* Dataset excerpts:
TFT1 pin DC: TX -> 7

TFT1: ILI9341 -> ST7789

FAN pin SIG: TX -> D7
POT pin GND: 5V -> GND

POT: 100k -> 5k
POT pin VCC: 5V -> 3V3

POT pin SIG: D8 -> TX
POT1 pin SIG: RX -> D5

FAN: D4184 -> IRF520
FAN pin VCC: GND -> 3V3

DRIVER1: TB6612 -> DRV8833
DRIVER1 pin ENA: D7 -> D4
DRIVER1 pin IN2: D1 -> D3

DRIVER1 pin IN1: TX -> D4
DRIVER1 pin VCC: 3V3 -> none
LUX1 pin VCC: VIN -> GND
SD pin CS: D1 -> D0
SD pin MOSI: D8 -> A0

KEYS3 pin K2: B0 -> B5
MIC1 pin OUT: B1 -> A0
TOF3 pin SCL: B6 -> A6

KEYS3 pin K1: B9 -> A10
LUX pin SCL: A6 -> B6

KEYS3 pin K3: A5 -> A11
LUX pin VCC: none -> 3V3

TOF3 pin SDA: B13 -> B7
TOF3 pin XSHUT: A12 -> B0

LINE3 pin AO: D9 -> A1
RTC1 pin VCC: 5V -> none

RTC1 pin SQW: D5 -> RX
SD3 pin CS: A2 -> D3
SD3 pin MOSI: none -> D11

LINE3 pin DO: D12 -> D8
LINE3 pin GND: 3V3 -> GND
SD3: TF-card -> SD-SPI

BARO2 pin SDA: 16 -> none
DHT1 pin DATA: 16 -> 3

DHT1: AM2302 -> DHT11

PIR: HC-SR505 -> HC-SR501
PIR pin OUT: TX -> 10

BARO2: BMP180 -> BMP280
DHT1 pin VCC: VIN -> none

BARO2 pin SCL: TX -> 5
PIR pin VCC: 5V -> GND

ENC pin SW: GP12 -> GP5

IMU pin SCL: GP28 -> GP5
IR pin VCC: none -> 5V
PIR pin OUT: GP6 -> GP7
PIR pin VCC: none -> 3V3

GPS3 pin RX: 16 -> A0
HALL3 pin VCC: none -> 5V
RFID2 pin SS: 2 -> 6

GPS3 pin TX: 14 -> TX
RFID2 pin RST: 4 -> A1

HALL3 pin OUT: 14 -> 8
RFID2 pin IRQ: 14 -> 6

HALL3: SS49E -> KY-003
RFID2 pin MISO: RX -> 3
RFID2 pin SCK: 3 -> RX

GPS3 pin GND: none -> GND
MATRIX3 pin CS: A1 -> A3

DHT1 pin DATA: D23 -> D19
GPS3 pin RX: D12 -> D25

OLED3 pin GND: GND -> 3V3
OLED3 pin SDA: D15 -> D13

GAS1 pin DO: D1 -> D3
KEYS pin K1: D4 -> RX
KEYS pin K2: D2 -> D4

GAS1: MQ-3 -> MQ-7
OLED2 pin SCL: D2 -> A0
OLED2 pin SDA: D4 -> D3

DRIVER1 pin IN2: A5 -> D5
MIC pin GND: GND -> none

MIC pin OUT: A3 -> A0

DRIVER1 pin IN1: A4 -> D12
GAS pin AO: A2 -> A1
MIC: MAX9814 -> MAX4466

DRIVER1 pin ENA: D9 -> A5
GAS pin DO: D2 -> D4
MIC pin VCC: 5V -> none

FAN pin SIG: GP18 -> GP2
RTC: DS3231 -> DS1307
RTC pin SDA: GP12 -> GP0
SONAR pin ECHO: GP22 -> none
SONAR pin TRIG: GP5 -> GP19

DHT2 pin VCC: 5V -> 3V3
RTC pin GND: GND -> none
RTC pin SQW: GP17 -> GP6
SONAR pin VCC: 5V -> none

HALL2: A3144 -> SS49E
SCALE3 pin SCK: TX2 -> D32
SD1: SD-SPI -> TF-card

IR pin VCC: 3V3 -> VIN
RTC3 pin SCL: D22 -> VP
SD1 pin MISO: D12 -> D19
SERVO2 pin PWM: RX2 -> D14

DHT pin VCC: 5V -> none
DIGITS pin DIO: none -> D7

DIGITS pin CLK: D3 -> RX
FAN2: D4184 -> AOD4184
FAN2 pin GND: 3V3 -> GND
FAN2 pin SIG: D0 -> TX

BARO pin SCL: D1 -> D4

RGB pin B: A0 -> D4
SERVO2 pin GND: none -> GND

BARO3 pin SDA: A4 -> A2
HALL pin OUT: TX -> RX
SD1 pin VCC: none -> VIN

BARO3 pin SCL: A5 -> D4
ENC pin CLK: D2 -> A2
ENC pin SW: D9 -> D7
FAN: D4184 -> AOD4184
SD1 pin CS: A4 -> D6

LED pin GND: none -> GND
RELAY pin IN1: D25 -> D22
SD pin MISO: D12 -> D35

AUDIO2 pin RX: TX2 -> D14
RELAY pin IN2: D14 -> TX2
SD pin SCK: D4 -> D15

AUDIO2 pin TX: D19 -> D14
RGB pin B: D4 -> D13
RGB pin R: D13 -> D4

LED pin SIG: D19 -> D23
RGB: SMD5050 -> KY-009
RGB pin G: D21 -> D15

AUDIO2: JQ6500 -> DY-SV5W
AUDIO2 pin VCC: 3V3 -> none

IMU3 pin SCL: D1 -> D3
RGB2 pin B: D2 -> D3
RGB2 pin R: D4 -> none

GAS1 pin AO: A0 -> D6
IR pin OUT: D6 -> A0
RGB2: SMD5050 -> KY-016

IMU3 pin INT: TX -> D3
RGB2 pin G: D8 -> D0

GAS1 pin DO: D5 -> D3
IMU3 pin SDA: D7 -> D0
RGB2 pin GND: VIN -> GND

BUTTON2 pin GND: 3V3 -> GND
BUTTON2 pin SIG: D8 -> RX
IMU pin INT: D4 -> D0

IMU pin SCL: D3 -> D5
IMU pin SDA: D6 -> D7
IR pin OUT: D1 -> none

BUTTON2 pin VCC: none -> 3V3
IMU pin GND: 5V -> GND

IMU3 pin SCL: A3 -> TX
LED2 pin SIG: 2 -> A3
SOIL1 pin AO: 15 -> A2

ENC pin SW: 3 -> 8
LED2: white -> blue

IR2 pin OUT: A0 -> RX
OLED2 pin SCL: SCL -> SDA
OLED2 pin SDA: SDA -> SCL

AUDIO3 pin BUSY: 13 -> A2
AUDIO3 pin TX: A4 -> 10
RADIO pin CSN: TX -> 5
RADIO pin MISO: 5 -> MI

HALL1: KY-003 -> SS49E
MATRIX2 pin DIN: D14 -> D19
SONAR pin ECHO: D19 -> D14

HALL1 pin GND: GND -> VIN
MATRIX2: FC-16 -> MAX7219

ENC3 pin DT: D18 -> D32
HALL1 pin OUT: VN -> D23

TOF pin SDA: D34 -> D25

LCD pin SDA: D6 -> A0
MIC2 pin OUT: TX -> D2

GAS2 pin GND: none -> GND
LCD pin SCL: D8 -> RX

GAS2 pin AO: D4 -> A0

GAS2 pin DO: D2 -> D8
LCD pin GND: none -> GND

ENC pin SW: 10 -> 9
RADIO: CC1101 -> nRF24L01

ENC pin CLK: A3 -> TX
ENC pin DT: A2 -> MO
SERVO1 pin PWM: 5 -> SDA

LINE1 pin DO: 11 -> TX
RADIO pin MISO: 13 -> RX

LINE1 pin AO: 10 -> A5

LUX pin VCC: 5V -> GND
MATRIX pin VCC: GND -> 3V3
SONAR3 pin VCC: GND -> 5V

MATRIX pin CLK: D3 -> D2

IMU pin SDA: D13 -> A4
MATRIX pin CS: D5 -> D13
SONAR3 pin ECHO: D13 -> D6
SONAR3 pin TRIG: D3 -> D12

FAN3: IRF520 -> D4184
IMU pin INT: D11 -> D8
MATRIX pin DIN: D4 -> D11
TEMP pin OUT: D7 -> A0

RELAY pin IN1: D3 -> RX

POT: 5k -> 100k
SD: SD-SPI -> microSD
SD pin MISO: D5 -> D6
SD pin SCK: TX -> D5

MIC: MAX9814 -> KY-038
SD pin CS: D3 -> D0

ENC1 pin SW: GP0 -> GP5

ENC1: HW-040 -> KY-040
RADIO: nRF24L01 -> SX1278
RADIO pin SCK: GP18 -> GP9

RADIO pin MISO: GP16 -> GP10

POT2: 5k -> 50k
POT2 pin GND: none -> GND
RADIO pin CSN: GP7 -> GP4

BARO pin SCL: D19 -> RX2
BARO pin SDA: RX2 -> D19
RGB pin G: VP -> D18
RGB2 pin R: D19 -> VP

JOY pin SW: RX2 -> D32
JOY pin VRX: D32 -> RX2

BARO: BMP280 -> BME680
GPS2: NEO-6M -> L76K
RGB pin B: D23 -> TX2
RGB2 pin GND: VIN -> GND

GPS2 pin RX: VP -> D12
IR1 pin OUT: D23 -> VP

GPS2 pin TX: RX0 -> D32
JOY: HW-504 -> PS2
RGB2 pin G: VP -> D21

* Directions for this task:
Your answer should be the lines above from the one containing "TOF3 pin SCL: B6 -> A6" through the one containing "DHT1: AM2302 -> DHT11", copied exactly and with both ends kept.

* Result:
TOF3 pin SCL: B6 -> A6

KEYS3 pin K1: B9 -> A10
LUX pin SCL: A6 -> B6

KEYS3 pin K3: A5 -> A11
LUX pin VCC: none -> 3V3

TOF3 pin SDA: B13 -> B7
TOF3 pin XSHUT: A12 -> B0

LINE3 pin AO: D9 -> A1
RTC1 pin VCC: 5V -> none

RTC1 pin SQW: D5 -> RX
SD3 pin CS: A2 -> D3
SD3 pin MOSI: none -> D11

LINE3 pin DO: D12 -> D8
LINE3 pin GND: 3V3 -> GND
SD3: TF-card -> SD-SPI

BARO2 pin SDA: 16 -> none
DHT1 pin DATA: 16 -> 3

DHT1: AM2302 -> DHT11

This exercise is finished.